*What this task involves*:
Set down every line of the data, unchanged and complete.

*Entries provided*:
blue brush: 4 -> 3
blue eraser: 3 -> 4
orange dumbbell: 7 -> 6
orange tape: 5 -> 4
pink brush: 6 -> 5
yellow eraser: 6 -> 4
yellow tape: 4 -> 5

*Solution*:
blue brush: 4 -> 3
blue eraser: 3 -> 4
orange dumbbell: 7 -> 6
orange tape: 5 -> 4
pink brush: 6 -> 5
yellow eraser: 6 -> 4
yellow tape: 4 -> 5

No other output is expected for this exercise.